- _ASSIGNED TASK_: For every entry that follows, return an identical copy.

(DATA)

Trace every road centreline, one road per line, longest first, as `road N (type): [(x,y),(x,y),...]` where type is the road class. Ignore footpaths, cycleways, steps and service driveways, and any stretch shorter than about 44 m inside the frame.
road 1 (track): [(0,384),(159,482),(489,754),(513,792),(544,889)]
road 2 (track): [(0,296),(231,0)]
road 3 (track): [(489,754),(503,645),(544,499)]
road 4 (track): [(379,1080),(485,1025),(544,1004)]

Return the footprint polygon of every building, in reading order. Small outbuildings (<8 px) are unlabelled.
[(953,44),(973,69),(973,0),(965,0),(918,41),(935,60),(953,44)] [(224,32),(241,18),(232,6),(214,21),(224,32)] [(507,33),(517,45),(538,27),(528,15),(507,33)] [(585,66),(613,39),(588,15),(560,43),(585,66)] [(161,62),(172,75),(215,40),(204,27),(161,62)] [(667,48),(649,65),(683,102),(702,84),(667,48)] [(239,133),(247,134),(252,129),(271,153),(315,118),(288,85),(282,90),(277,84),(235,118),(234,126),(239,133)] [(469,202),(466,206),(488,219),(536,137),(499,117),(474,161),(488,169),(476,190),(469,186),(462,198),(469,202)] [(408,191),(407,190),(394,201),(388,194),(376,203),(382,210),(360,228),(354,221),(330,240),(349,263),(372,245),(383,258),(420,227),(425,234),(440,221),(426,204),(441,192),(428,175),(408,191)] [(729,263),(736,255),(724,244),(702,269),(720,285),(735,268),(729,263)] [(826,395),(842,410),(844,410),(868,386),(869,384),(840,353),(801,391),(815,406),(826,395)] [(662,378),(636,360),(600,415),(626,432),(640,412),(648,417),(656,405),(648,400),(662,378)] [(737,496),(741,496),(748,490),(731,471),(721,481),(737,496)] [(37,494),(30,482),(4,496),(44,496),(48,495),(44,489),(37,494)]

(End DATA)

- _TASK OUTPUT_:
Trace every road centreline, one road per line, longest first, as `road N (type): [(x,y),(x,y),...]` where type is the road class. Ignore footpaths, cycleways, steps and service driveways, and any stretch shorter than about 44 m inside the frame.
road 1 (track): [(0,384),(159,482),(489,754),(513,792),(544,889)]
road 2 (track): [(0,296),(231,0)]
road 3 (track): [(489,754),(503,645),(544,499)]
road 4 (track): [(379,1080),(485,1025),(544,1004)]

Return the footprint polygon of every building, in reading order. Small outbuildings (<8 px) are unlabelled.
[(953,44),(973,69),(973,0),(965,0),(918,41),(935,60),(953,44)] [(224,32),(241,18),(232,6),(214,21),(224,32)] [(507,33),(517,45),(538,27),(528,15),(507,33)] [(585,66),(613,39),(588,15),(560,43),(585,66)] [(161,62),(172,75),(215,40),(204,27),(161,62)] [(667,48),(649,65),(683,102),(702,84),(667,48)] [(239,133),(247,134),(252,129),(271,153),(315,118),(288,85),(282,90),(277,84),(235,118),(234,126),(239,133)] [(469,202),(466,206),(488,219),(536,137),(499,117),(474,161),(488,169),(476,190),(469,186),(462,198),(469,202)] [(408,191),(407,190),(394,201),(388,194),(376,203),(382,210),(360,228),(354,221),(330,240),(349,263),(372,245),(383,258),(420,227),(425,234),(440,221),(426,204),(441,192),(428,175),(408,191)] [(729,263),(736,255),(724,244),(702,269),(720,285),(735,268),(729,263)] [(826,395),(842,410),(844,410),(868,386),(869,384),(840,353),(801,391),(815,406),(826,395)] [(662,378),(636,360),(600,415),(626,432),(640,412),(648,417),(656,405),(648,400),(662,378)] [(737,496),(741,496),(748,490),(731,471),(721,481),(737,496)] [(37,494),(30,482),(4,496),(44,496),(48,495),(44,489),(37,494)]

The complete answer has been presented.